Modification records:
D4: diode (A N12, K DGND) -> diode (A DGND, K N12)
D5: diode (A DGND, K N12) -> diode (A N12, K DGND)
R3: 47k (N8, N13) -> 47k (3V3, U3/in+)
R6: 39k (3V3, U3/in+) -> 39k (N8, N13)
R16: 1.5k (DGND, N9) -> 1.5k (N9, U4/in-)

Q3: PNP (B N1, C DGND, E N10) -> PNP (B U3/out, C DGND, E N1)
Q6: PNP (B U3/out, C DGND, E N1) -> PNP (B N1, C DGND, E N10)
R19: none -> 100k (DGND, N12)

- Activity -
Each line of the data above must be restated word for word.

- Solution to this problem -
D4: diode (A N12, K DGND) -> diode (A DGND, K N12)
D5: diode (A DGND, K N12) -> diode (A N12, K DGND)
R3: 47k (N8, N13) -> 47k (3V3, U3/in+)
R6: 39k (3V3, U3/in+) -> 39k (N8, N13)
R16: 1.5k (DGND, N9) -> 1.5k (N9, U4/in-)

Q3: PNP (B N1, C DGND, E N10) -> PNP (B U3/out, C DGND, E N1)
Q6: PNP (B U3/out, C DGND, E N1) -> PNP (B N1, C DGND, E N10)
R19: none -> 100k (DGND, N12)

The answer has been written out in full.